## The records
§

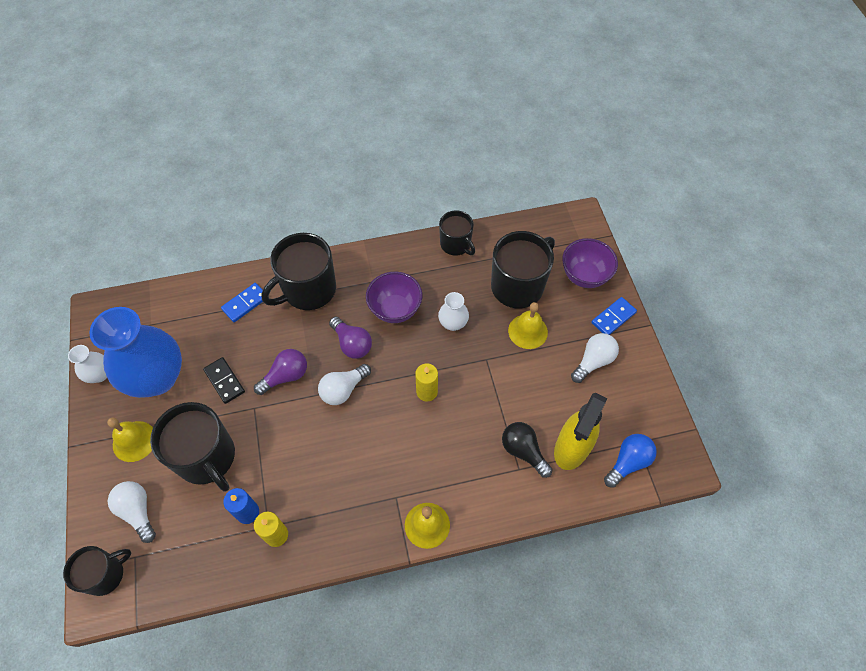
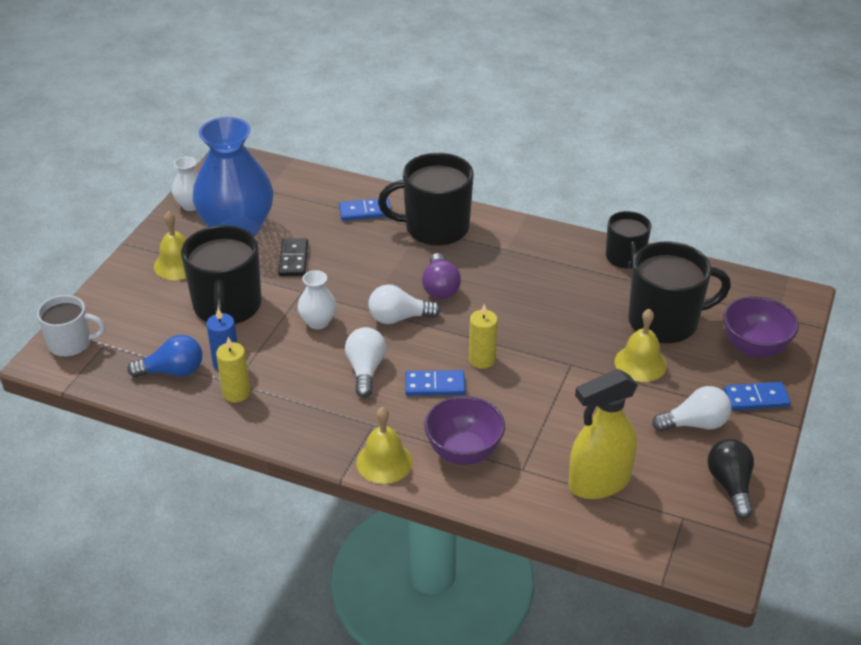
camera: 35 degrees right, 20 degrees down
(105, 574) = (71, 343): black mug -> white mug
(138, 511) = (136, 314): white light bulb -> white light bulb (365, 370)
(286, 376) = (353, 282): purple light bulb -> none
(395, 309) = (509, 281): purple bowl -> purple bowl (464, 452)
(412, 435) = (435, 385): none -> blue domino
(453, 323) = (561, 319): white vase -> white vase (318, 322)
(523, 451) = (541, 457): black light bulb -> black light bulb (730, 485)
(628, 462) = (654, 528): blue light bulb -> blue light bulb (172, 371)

§

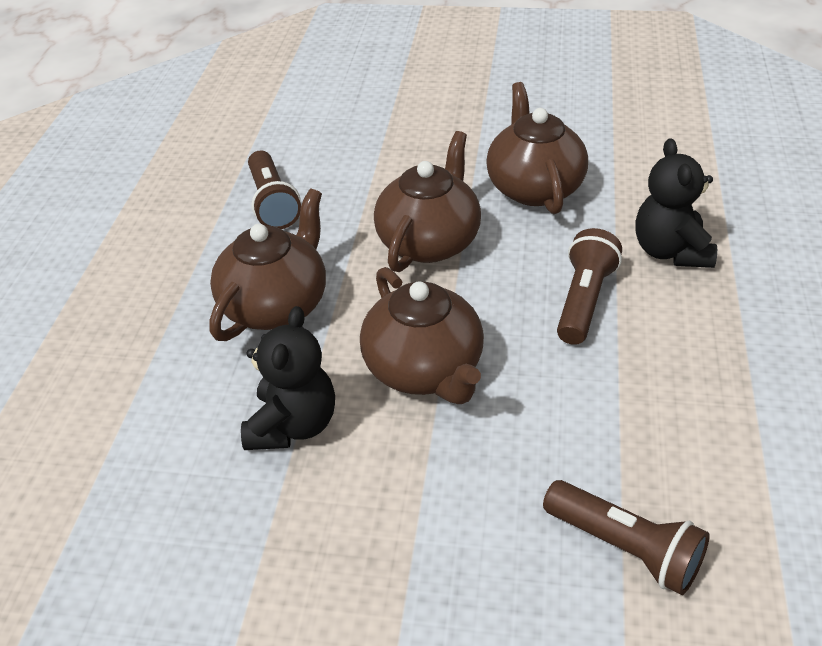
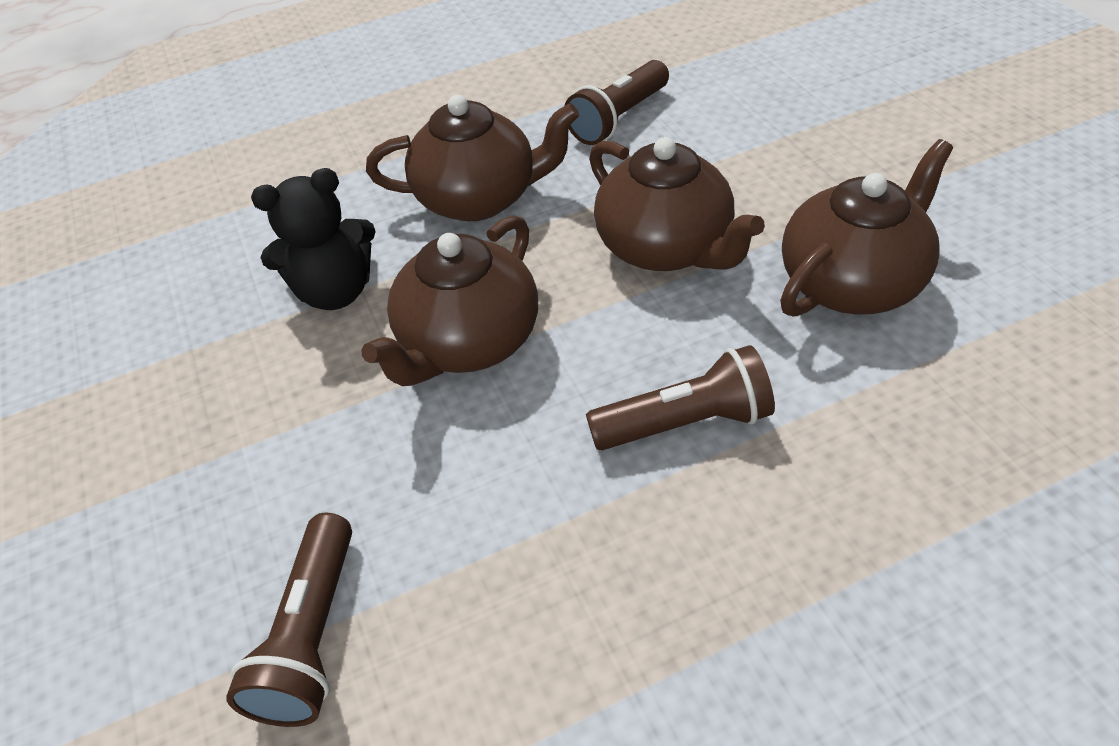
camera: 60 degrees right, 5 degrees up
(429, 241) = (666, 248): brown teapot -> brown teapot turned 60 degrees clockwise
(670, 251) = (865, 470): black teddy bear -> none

§

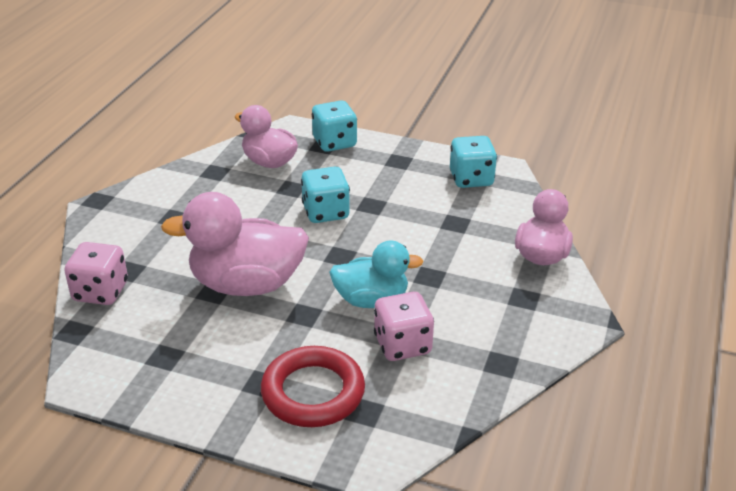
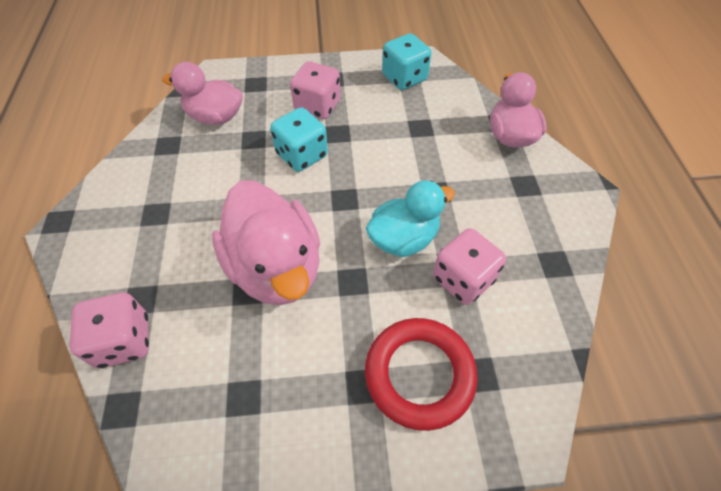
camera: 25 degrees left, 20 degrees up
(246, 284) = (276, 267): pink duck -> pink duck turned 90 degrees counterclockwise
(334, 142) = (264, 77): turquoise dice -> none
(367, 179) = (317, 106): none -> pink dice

§

## Task statement
Find the line with "camera: 35 degrees right, 20 degrees down" in the entries above. Retype it and each line after it, exactly, through the line with "(628, 462) = (654, 528): blue", and stop there.

## Output for this task
camera: 35 degrees right, 20 degrees down
(105, 574) = (71, 343): black mug -> white mug
(138, 511) = (136, 314): white light bulb -> white light bulb (365, 370)
(286, 376) = (353, 282): purple light bulb -> none
(395, 309) = (509, 281): purple bowl -> purple bowl (464, 452)
(412, 435) = (435, 385): none -> blue domino
(453, 323) = (561, 319): white vase -> white vase (318, 322)
(523, 451) = (541, 457): black light bulb -> black light bulb (730, 485)
(628, 462) = (654, 528): blue light bulb -> blue light bulb (172, 371)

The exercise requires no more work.